# The problem
Would you find each line in the entries below with the string "brown" and copy it?

# Source records
───
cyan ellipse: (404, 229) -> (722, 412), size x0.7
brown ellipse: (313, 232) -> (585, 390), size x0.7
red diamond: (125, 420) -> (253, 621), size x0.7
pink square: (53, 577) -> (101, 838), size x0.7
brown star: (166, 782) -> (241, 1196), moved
───
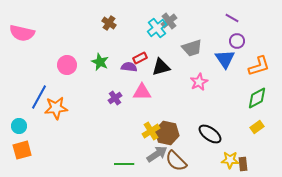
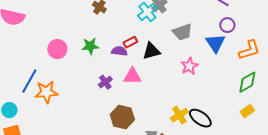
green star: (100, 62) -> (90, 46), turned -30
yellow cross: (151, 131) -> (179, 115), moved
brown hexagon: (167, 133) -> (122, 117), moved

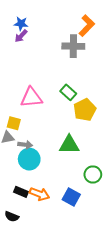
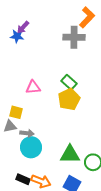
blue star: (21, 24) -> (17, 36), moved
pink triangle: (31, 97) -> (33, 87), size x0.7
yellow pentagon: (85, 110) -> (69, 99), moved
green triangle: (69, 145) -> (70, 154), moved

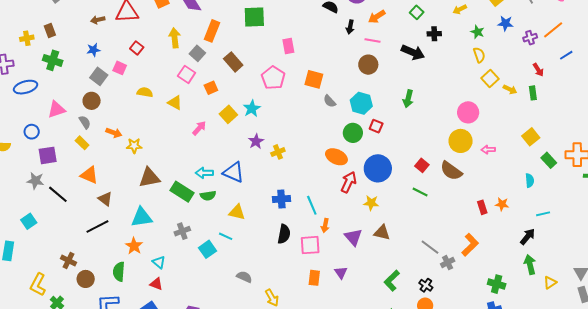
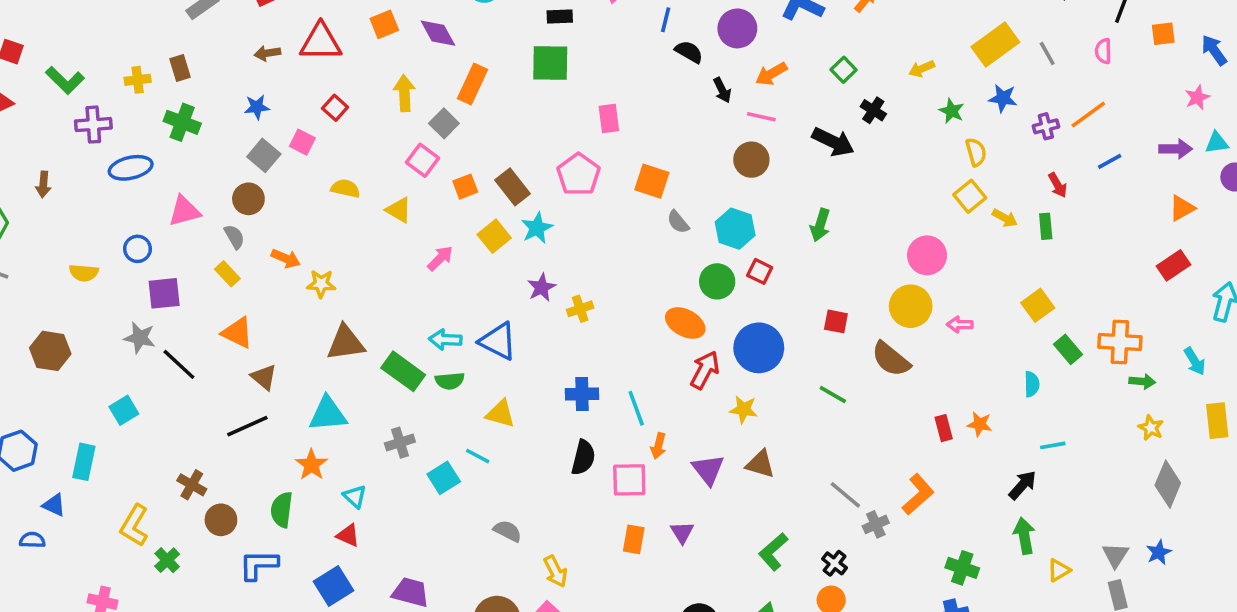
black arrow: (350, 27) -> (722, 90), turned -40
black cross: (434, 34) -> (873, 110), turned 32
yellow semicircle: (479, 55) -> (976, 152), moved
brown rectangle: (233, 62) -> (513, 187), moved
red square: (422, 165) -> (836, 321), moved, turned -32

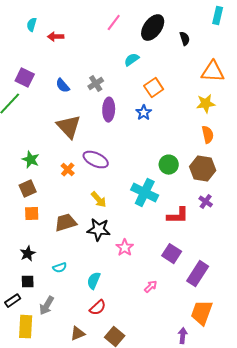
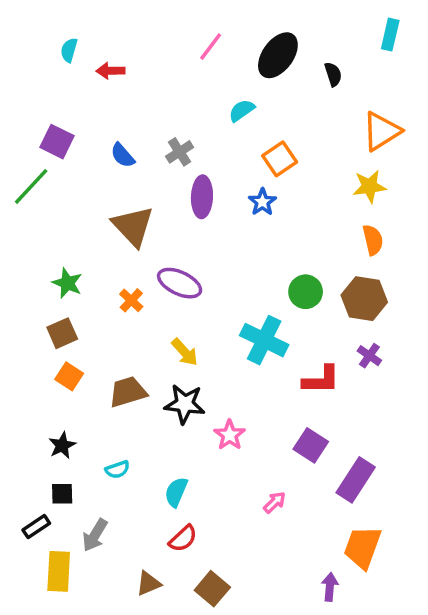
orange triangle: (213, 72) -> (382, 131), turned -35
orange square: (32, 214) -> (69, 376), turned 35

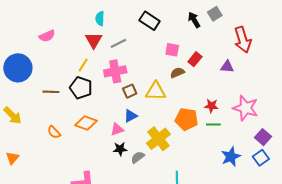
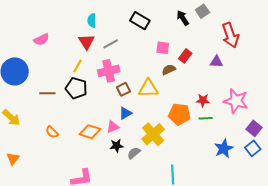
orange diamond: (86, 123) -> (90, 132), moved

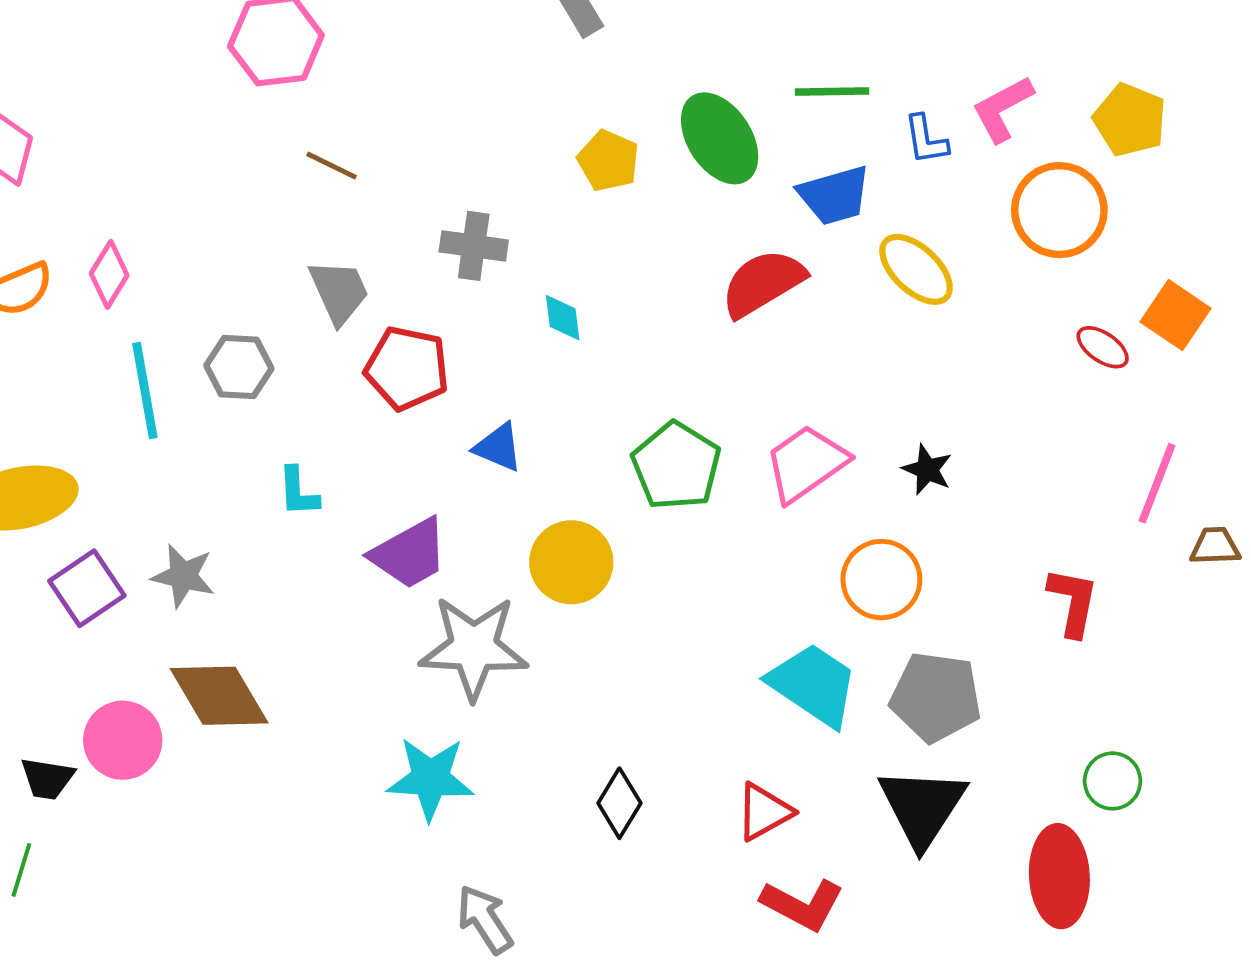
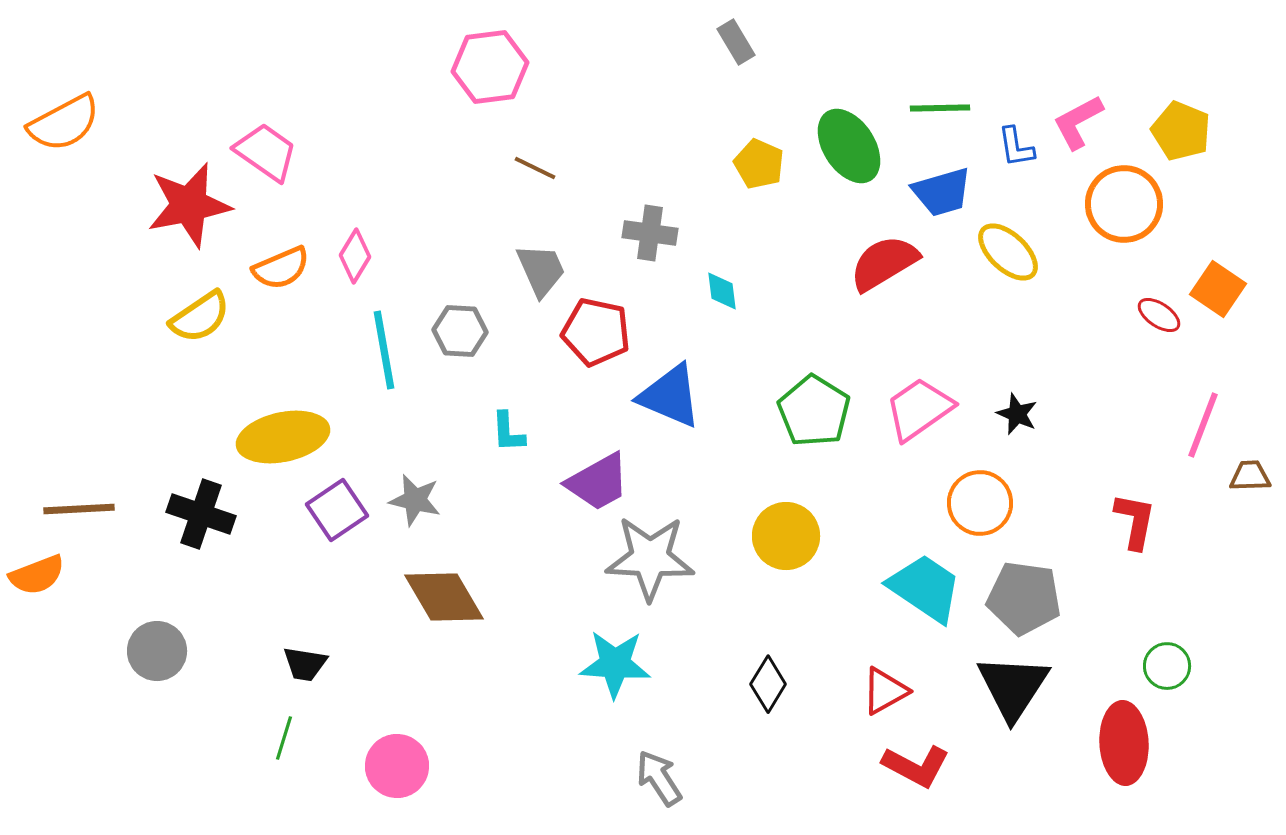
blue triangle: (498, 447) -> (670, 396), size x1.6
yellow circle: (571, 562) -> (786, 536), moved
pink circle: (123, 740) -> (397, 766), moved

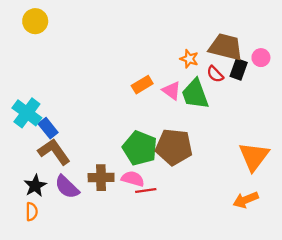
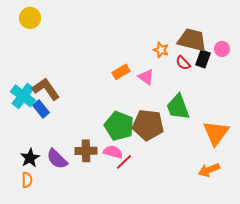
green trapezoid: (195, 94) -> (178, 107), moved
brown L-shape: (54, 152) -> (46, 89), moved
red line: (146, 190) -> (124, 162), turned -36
───
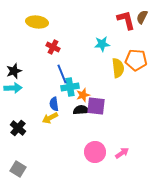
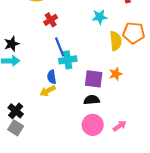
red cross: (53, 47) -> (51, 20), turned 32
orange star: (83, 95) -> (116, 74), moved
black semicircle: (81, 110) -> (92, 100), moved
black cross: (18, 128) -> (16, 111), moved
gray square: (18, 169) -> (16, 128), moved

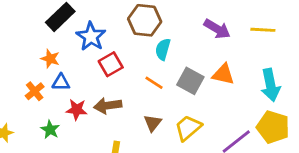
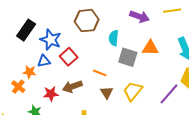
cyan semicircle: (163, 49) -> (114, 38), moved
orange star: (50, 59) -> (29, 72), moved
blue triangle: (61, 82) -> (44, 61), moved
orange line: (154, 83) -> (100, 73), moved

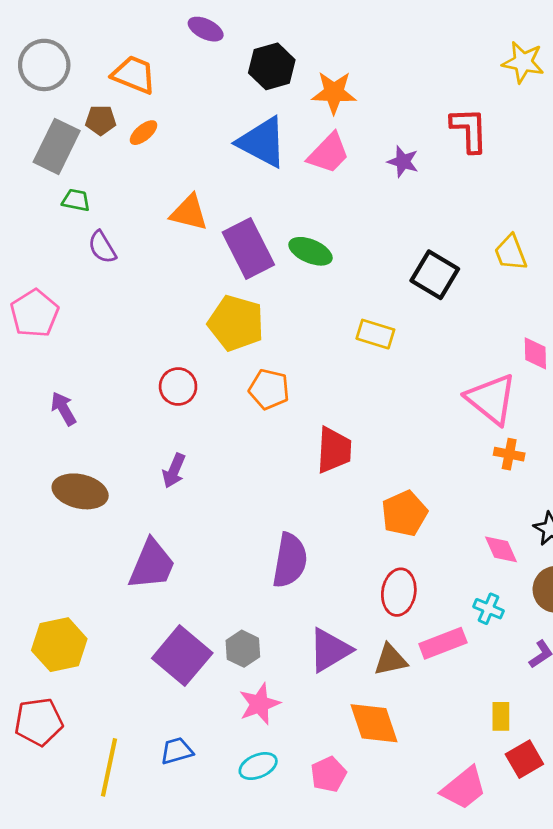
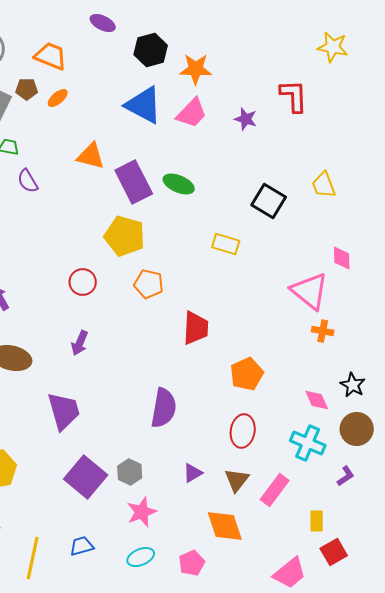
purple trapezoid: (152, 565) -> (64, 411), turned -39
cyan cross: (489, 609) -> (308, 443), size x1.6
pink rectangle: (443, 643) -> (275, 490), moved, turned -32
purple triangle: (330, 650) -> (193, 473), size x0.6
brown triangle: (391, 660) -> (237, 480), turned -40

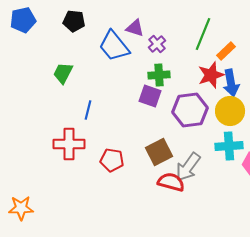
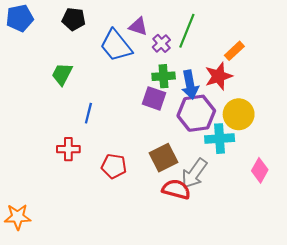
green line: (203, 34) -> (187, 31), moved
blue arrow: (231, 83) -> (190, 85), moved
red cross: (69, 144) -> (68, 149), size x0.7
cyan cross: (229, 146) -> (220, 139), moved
───
# Solution for this problem
brown ellipse: (313, 232) -> (585, 390), size x0.7
brown star: (166, 782) -> (241, 1196), moved
brown hexagon: (167, 133) -> (122, 117), moved
brown rectangle: (233, 62) -> (513, 187), moved
brown L-shape: (54, 152) -> (46, 89), moved
brown triangle: (391, 660) -> (237, 480), turned -40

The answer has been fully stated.